TO DO: Count the lines in the material below that contain the string "road", and reply with the number alone.

[Dataset items]
»»

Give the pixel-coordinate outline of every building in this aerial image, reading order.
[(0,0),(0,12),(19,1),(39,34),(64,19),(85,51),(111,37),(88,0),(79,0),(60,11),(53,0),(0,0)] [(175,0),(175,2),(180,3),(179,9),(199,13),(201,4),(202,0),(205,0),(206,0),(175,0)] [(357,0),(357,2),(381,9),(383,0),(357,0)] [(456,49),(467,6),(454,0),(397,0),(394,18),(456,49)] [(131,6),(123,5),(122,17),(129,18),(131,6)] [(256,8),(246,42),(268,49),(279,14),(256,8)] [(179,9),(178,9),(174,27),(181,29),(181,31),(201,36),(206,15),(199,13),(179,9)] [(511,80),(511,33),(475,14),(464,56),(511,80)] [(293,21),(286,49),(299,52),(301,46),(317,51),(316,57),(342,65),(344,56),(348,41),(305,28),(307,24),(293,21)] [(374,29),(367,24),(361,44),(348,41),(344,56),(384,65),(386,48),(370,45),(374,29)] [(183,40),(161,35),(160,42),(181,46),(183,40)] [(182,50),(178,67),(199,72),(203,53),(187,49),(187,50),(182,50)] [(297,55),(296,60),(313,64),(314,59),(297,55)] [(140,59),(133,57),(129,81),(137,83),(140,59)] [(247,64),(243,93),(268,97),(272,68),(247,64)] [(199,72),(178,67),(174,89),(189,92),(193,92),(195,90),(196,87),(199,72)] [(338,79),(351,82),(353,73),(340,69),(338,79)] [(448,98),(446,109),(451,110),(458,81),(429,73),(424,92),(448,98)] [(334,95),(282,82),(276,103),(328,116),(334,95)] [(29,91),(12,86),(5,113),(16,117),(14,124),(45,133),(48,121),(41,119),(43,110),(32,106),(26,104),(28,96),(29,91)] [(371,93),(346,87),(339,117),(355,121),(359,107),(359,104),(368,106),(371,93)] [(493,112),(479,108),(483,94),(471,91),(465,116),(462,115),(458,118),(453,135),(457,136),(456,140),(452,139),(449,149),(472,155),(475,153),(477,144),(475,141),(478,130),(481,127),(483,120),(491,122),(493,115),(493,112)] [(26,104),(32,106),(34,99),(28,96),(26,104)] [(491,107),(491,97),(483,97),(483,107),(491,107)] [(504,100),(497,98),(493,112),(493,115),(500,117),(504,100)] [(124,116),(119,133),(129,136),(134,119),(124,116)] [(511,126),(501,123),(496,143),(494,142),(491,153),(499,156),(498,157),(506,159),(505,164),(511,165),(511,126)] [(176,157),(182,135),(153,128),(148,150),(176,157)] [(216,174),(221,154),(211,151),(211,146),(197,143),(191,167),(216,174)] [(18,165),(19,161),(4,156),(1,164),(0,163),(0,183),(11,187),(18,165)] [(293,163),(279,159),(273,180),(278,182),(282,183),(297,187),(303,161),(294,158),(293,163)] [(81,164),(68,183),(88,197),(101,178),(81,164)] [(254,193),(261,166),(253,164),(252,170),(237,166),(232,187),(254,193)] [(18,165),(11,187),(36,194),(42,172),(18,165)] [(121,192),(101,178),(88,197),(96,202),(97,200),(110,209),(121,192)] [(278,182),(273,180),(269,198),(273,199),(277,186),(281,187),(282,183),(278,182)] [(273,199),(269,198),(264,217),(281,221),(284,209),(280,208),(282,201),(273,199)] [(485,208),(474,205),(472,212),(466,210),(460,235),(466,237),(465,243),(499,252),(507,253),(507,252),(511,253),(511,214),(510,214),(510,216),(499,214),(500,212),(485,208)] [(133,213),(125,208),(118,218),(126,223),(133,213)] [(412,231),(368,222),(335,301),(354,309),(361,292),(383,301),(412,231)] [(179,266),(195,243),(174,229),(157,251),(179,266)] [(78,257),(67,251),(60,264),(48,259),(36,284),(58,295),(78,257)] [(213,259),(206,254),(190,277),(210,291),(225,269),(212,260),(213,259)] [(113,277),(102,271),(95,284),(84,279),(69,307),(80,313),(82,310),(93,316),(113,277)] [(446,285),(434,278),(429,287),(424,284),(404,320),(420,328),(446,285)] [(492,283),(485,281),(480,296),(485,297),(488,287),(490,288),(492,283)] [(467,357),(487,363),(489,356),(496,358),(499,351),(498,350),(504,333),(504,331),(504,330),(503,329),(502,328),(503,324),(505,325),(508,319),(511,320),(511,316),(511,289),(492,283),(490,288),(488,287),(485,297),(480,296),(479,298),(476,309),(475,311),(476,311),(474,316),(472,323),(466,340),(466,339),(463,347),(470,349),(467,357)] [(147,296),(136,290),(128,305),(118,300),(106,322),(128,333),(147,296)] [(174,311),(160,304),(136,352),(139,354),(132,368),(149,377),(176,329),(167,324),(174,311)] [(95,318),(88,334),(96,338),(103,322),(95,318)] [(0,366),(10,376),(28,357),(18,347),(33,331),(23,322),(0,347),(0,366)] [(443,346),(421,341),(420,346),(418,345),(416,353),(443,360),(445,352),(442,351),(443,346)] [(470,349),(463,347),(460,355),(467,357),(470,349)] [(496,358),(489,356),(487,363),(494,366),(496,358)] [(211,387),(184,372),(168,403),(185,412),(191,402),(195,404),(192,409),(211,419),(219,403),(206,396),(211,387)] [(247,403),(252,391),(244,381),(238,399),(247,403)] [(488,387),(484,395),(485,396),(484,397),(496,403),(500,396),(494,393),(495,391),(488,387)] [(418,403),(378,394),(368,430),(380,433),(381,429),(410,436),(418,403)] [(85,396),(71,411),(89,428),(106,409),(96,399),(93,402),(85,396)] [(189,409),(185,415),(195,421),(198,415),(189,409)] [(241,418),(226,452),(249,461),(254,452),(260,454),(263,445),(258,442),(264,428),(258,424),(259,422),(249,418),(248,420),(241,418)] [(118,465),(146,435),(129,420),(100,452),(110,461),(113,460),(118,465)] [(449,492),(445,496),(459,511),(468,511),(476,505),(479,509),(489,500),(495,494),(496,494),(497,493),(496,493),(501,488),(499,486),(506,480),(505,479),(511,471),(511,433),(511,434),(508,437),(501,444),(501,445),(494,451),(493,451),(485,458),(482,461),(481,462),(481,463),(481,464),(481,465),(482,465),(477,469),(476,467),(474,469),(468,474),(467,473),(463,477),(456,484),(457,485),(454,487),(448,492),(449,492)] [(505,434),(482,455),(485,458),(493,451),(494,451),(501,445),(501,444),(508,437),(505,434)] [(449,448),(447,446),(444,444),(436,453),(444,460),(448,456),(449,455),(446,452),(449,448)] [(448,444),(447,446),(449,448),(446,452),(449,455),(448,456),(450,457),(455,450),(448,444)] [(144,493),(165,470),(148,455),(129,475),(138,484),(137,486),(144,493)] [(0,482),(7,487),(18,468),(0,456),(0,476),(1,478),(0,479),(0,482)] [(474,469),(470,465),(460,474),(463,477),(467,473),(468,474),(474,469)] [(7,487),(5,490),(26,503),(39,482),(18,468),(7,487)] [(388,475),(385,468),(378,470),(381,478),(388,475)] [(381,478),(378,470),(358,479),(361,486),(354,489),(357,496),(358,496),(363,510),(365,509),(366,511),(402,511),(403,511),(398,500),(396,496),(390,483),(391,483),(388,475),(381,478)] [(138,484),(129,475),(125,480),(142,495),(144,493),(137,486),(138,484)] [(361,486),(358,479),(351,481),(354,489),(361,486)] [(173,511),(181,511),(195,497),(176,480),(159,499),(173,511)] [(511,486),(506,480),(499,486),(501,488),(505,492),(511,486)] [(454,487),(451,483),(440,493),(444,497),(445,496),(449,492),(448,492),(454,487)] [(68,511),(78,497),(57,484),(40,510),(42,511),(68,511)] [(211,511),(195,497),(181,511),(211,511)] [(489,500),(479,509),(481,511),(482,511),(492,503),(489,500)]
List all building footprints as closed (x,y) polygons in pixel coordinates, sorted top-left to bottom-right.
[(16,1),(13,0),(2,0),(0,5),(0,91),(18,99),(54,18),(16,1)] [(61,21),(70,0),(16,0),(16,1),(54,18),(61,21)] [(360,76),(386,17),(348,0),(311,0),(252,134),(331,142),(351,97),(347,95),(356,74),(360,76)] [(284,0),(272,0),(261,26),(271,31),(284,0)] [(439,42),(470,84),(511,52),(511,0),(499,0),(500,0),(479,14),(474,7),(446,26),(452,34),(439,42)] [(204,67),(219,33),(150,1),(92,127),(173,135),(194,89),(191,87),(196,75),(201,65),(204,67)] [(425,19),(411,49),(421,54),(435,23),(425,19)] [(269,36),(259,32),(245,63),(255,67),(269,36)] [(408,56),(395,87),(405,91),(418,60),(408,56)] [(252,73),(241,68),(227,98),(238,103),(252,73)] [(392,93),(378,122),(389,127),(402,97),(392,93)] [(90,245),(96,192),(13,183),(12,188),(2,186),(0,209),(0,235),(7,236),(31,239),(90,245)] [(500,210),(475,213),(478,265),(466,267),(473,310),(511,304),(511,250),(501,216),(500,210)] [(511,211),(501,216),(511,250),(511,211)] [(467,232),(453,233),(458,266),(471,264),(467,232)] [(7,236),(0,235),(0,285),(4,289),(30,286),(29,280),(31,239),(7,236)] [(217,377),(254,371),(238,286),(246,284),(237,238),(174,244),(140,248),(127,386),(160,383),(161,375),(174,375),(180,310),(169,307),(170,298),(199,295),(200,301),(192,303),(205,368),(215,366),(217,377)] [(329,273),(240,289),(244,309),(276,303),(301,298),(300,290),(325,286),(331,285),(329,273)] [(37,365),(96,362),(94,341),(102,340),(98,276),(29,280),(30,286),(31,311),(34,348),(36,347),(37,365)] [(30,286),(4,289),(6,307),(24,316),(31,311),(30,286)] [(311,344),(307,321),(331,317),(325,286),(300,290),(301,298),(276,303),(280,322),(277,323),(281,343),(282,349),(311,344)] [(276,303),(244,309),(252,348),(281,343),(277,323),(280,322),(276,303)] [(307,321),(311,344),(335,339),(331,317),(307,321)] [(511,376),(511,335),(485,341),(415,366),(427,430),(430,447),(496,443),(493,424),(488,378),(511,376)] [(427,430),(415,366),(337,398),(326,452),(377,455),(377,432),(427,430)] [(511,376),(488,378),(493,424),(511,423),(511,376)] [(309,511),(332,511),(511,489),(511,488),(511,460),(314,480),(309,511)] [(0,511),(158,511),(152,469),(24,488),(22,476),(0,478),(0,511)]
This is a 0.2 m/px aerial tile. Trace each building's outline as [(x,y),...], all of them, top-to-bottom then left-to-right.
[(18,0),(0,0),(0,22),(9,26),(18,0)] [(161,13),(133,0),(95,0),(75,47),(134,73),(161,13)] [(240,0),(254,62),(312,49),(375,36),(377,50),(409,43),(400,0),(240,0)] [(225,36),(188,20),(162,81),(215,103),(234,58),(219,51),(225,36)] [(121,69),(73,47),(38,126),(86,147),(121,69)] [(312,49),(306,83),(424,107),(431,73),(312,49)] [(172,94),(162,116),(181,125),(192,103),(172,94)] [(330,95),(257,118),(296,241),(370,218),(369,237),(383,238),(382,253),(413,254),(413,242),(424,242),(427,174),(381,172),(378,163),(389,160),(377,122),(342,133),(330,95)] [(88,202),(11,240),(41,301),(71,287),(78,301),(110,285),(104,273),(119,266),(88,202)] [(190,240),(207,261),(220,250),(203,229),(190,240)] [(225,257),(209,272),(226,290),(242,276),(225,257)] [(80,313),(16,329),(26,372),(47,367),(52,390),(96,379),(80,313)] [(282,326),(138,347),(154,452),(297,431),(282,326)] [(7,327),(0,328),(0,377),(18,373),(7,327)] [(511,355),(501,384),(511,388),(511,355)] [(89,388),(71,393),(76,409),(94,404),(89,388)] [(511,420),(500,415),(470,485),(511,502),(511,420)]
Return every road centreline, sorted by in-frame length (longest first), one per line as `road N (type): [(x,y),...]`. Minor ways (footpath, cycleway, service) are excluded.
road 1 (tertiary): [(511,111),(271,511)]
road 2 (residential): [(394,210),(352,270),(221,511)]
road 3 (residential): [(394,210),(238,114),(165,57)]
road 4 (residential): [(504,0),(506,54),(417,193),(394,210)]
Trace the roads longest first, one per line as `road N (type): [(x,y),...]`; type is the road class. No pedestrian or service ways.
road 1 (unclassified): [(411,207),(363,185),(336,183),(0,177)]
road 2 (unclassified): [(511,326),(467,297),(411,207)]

««

RESULT OF THIS TASK: 8